Data to examine:
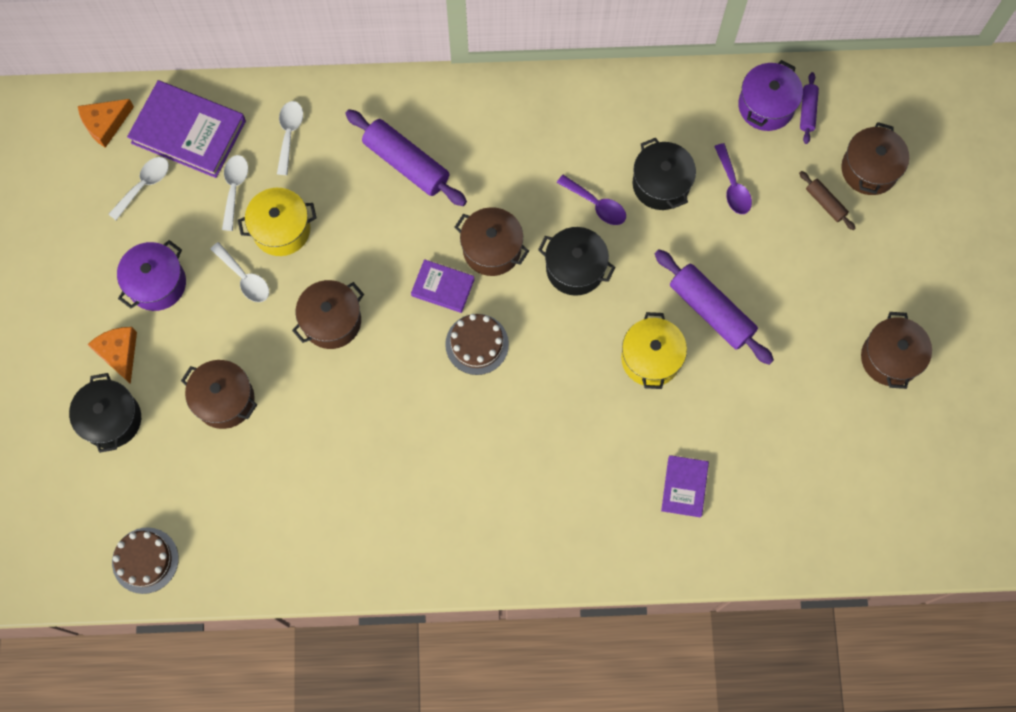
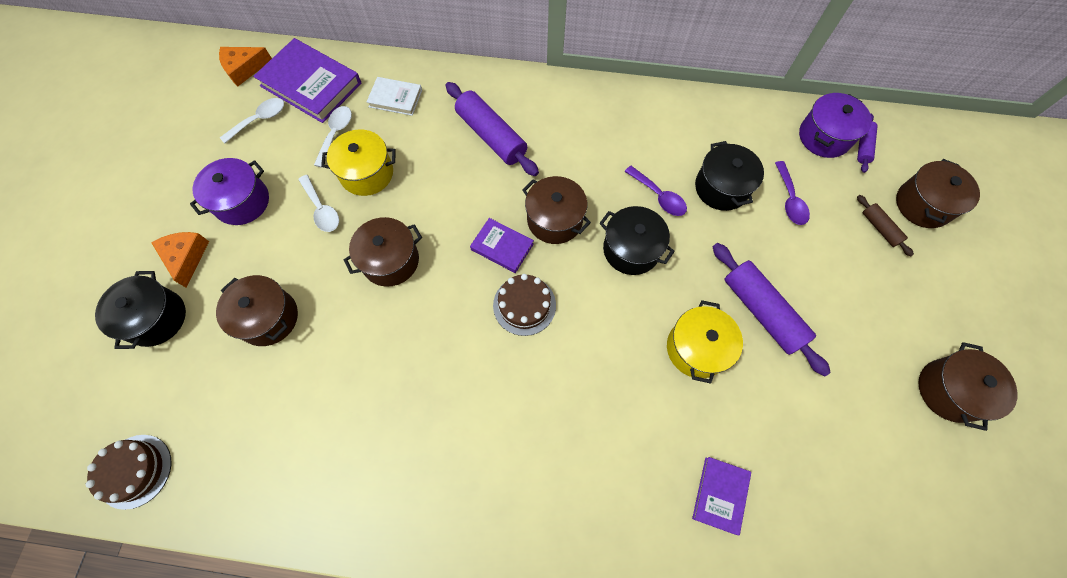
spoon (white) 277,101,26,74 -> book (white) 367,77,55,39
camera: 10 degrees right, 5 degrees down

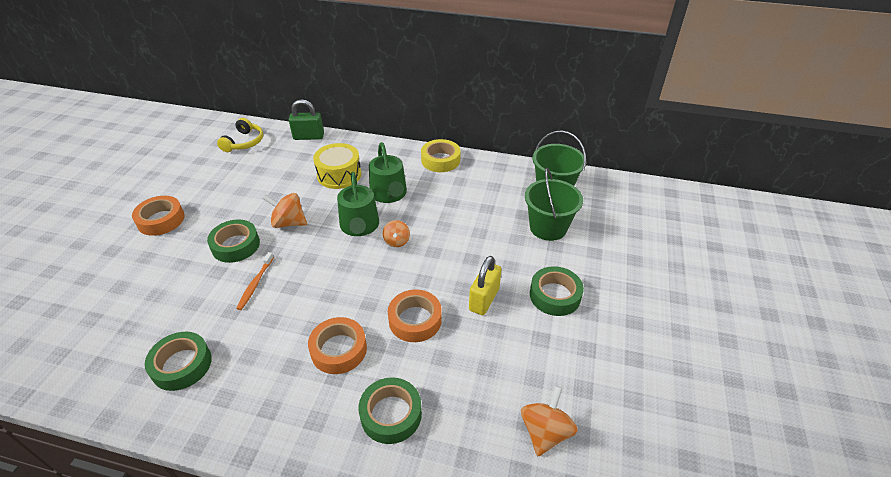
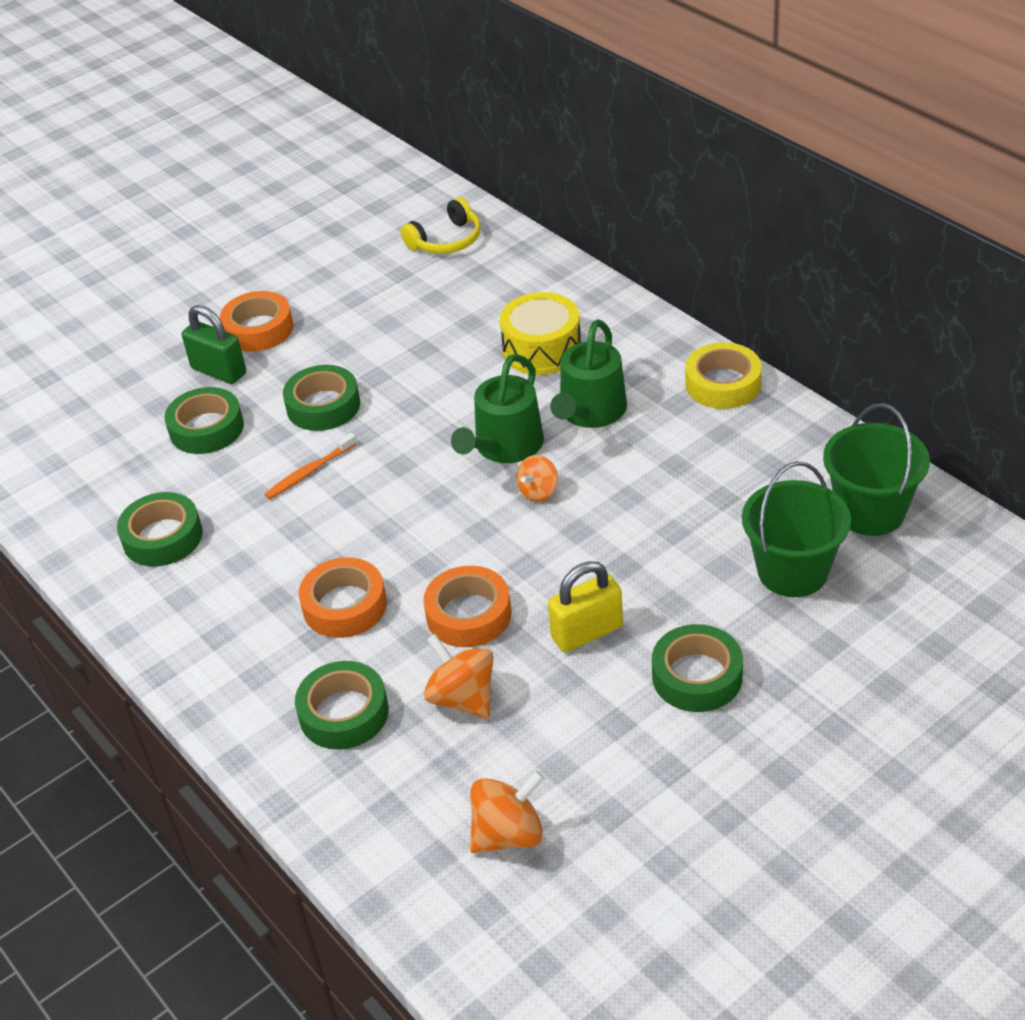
none -> tape (green) 164,387,80,67
spinning top (orange) 262,193,45,35 -> spinning top (orange) 424,634,70,85, shifted
padlock (green) 289,99,35,41 -> padlock (green) 182,305,64,79, shifted
camera: 40 degrees right, 0 degrees up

Task details: Every record above should reappear exactly, with the pictures gone.

Task result:
spoon (white) 277,101,26,74 -> book (white) 367,77,55,39
camera: 10 degrees right, 5 degrees down

none -> tape (green) 164,387,80,67
spinning top (orange) 262,193,45,35 -> spinning top (orange) 424,634,70,85, shifted
padlock (green) 289,99,35,41 -> padlock (green) 182,305,64,79, shifted
camera: 40 degrees right, 0 degrees up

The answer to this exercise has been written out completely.